__WORK TASK__:
Look through the data that follows and copy each line with the string "XSHUT".

__DATA RECORDS__:
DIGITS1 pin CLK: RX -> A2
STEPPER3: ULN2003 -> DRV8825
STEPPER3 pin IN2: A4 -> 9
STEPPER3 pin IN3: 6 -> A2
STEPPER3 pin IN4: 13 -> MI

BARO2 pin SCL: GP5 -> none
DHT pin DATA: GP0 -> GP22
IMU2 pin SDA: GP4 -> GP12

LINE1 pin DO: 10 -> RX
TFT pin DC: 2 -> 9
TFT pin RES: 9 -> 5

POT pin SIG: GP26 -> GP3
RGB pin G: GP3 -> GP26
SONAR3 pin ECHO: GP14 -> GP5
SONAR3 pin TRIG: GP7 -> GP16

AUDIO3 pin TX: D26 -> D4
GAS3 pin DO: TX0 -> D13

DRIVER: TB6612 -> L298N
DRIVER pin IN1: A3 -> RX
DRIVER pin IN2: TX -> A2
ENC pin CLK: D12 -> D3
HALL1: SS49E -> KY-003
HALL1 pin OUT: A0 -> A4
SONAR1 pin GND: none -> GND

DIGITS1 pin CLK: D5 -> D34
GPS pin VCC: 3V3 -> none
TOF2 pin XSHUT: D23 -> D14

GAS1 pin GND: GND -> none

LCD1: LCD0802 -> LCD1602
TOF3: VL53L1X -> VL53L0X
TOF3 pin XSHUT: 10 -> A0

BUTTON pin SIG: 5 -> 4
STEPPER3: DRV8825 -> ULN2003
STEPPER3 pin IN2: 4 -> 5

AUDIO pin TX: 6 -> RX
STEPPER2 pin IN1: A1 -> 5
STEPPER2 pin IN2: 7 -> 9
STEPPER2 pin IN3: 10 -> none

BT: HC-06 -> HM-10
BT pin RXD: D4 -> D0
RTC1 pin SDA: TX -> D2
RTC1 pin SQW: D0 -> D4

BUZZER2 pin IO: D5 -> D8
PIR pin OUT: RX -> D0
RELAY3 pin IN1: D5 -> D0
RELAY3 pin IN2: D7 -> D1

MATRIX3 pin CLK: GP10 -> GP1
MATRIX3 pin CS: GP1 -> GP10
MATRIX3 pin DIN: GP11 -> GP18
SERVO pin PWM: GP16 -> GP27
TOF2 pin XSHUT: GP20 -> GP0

__WORKED SOLUTION__:
TOF2 pin XSHUT: D23 -> D14
TOF3 pin XSHUT: 10 -> A0
TOF2 pin XSHUT: GP20 -> GP0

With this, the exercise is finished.